▶ _Task brief_: Find the line with "(453, 327) = (817, 461): none" in the entries below, then reproduce it and every line after it down to and including the line with "(472, 249) = (290, 232): grey", exactly.

▶ _Exercise material_:
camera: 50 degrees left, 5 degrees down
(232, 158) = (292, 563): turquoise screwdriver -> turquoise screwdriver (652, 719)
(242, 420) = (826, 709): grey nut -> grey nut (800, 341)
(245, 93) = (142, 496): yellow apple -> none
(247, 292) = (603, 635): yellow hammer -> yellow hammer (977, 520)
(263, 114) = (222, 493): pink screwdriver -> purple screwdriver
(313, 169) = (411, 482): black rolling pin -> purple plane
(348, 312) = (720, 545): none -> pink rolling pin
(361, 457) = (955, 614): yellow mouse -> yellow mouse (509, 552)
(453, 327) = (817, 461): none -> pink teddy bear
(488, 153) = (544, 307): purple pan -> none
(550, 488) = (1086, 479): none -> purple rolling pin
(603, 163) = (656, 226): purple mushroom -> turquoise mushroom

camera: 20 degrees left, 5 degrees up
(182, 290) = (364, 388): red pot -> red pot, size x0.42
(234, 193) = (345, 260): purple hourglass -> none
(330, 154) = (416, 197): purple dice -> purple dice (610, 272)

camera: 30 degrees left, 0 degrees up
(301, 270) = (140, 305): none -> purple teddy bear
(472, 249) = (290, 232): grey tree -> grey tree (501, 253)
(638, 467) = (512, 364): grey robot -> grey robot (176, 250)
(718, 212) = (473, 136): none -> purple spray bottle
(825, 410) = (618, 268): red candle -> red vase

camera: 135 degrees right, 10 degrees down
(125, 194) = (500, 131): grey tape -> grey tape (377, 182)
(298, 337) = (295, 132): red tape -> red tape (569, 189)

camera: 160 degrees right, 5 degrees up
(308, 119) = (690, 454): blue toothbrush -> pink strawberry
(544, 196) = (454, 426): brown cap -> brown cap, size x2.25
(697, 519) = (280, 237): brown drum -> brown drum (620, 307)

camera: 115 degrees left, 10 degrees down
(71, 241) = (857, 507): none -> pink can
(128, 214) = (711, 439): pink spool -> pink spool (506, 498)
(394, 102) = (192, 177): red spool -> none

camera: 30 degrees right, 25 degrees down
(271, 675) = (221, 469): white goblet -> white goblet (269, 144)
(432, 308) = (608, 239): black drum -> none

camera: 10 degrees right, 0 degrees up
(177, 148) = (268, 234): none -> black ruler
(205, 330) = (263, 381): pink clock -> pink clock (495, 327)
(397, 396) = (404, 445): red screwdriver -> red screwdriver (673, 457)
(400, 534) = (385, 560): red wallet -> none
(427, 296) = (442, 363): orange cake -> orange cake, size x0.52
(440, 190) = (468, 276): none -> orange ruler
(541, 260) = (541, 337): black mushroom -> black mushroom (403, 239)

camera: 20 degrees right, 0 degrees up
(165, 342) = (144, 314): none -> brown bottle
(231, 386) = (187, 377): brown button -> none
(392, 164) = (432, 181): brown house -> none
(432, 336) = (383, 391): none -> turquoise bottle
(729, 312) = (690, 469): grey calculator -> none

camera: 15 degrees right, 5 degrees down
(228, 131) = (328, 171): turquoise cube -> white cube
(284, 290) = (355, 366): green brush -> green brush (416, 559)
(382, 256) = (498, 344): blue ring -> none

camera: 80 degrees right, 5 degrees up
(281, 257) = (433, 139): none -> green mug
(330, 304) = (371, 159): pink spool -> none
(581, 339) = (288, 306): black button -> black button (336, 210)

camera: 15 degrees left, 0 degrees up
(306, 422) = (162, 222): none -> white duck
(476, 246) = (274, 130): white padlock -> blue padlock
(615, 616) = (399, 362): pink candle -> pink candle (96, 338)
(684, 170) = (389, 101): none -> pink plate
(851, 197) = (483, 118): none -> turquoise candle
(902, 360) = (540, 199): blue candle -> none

▶ _Task answer_:
(453, 327) = (817, 461): none -> pink teddy bear
(488, 153) = (544, 307): purple pan -> none
(550, 488) = (1086, 479): none -> purple rolling pin
(603, 163) = (656, 226): purple mushroom -> turquoise mushroom

camera: 20 degrees left, 5 degrees up
(182, 290) = (364, 388): red pot -> red pot, size x0.42
(234, 193) = (345, 260): purple hourglass -> none
(330, 154) = (416, 197): purple dice -> purple dice (610, 272)

camera: 30 degrees left, 0 degrees up
(301, 270) = (140, 305): none -> purple teddy bear
(472, 249) = (290, 232): grey tree -> grey tree (501, 253)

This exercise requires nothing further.